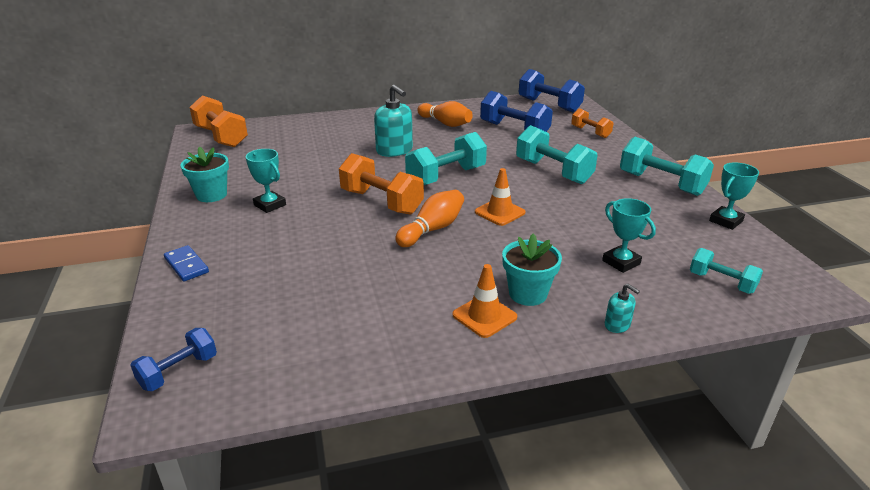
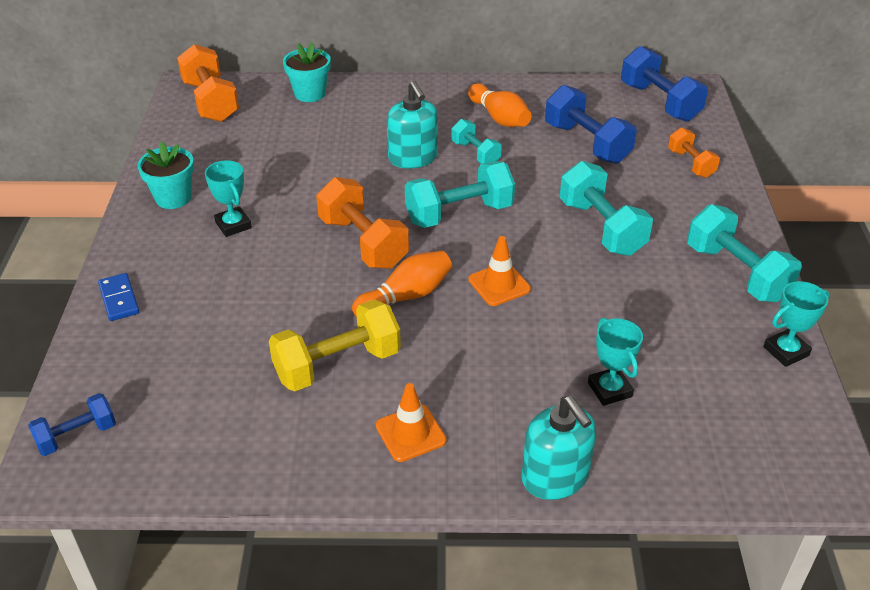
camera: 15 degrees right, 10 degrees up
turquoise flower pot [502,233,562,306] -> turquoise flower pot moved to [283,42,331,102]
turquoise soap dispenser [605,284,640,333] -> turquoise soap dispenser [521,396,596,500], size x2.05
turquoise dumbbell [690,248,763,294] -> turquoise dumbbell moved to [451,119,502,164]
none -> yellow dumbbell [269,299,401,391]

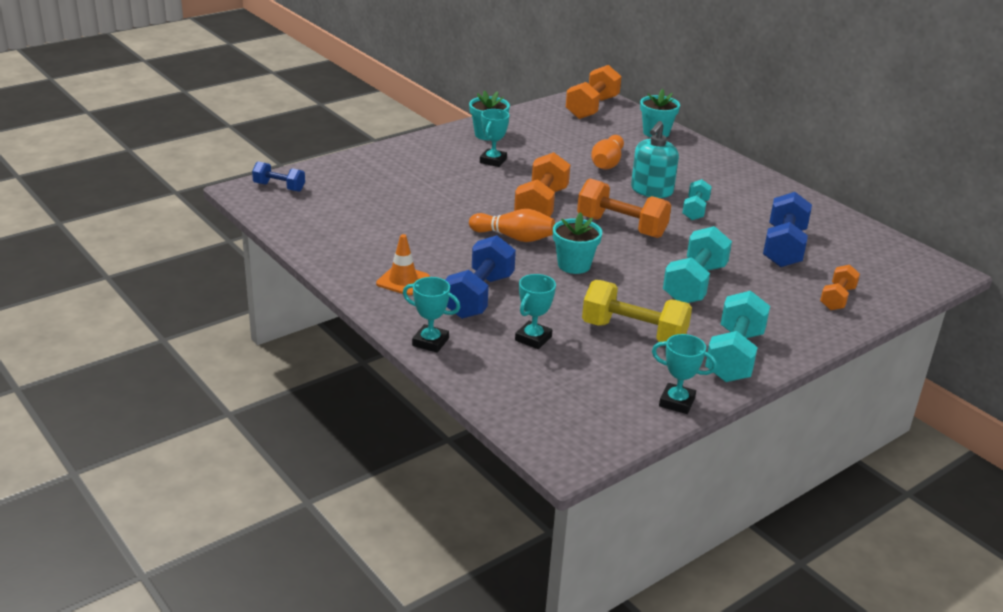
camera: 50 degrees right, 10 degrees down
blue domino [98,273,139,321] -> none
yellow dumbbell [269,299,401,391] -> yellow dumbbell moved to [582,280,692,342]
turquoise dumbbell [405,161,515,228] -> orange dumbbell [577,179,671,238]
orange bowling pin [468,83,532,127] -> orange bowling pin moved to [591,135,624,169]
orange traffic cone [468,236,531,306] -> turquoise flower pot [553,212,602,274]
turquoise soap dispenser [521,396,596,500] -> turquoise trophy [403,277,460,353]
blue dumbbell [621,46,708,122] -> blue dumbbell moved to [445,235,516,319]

--

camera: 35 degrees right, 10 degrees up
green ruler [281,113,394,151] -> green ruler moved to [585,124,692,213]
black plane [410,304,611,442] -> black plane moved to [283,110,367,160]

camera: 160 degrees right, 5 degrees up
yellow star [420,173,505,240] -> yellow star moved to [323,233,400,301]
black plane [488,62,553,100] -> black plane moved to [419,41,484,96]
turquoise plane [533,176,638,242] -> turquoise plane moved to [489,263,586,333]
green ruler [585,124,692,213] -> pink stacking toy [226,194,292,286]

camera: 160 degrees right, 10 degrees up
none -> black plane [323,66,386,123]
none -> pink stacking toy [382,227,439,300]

--

> _PROBLEM TO SOLVE_:
Everything from the line with "camera: 160 degrees right, 10 degrees up" through the line with "none -> pink stacking toy [382,227,439,300]" should be written out exactly as it appears above, end lines included, and nothing outside that range.

> _THE COMPLETED TASK_:
camera: 160 degrees right, 10 degrees up
none -> black plane [323,66,386,123]
none -> pink stacking toy [382,227,439,300]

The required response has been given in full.